_Exercise requirements_
Can you transcribe the data exactly? Leave the pictures out.

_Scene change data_

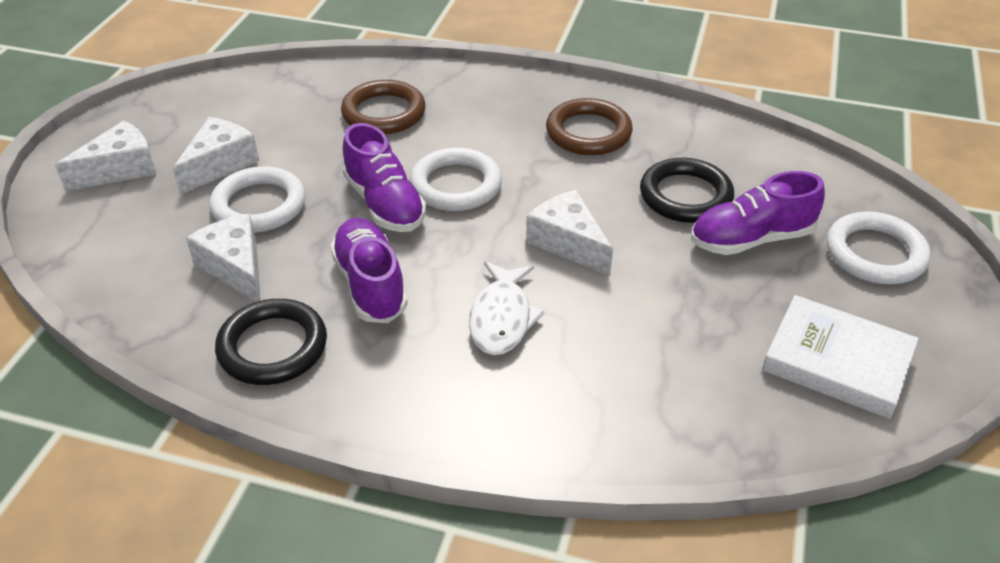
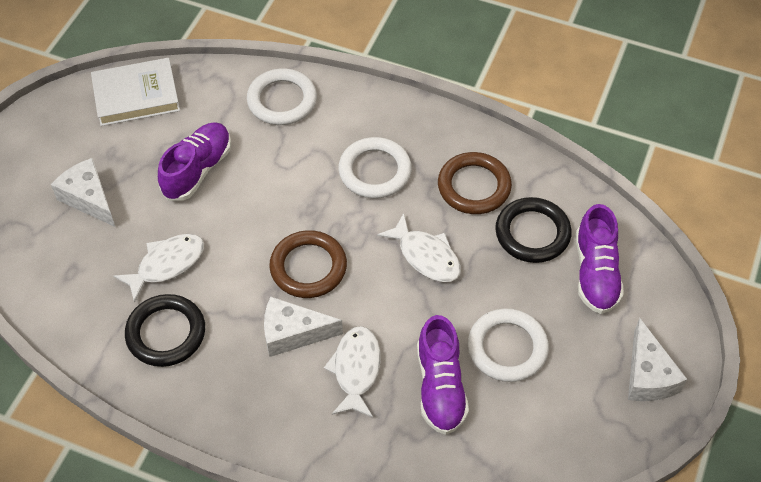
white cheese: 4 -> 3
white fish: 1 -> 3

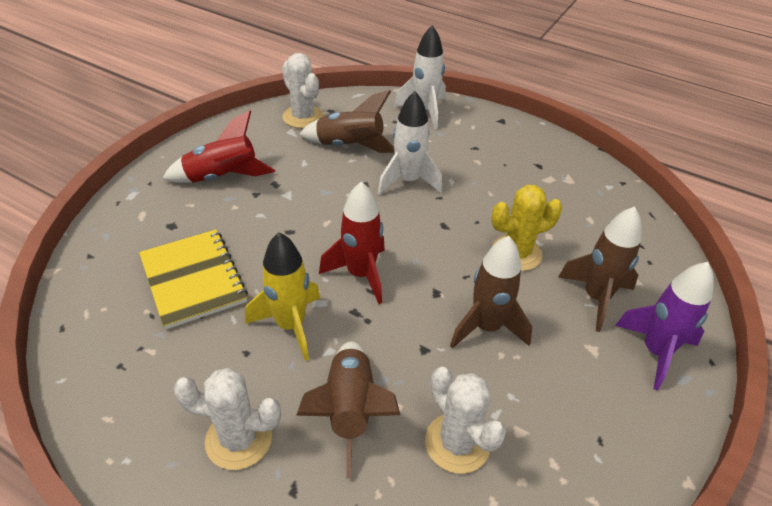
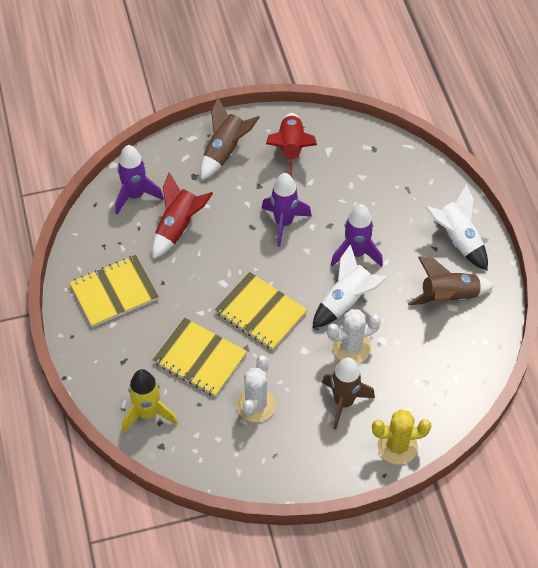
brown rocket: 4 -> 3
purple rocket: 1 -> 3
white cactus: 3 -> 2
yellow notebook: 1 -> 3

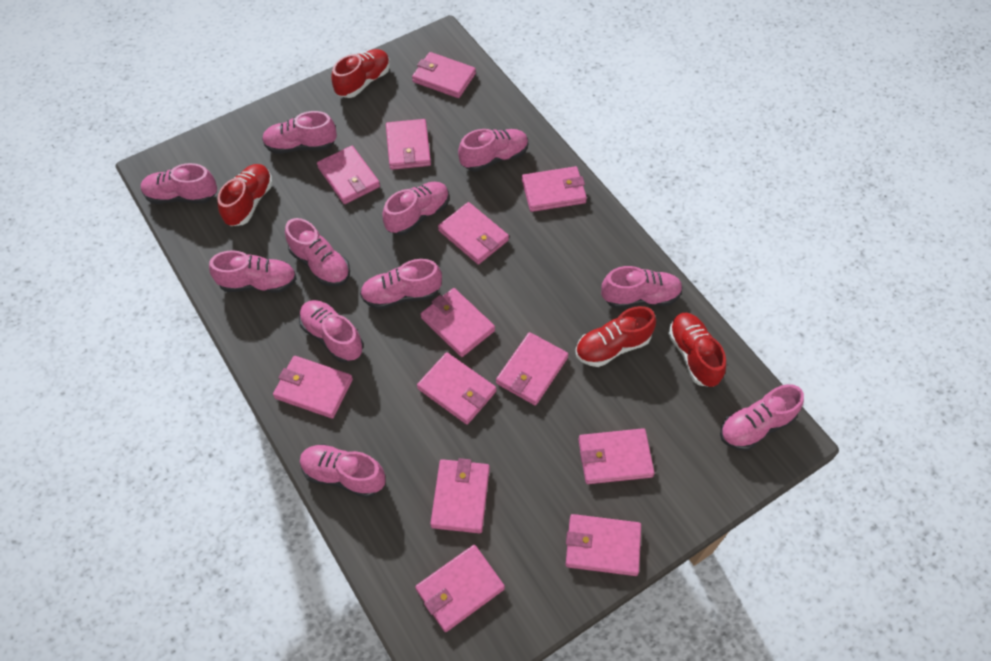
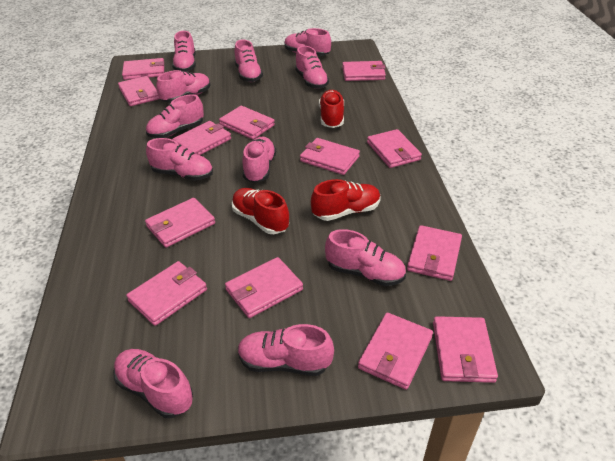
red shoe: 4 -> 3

_Response to the exercise_
white cheese: 4 -> 3
white fish: 1 -> 3

brown rocket: 4 -> 3
purple rocket: 1 -> 3
white cactus: 3 -> 2
yellow notebook: 1 -> 3

red shoe: 4 -> 3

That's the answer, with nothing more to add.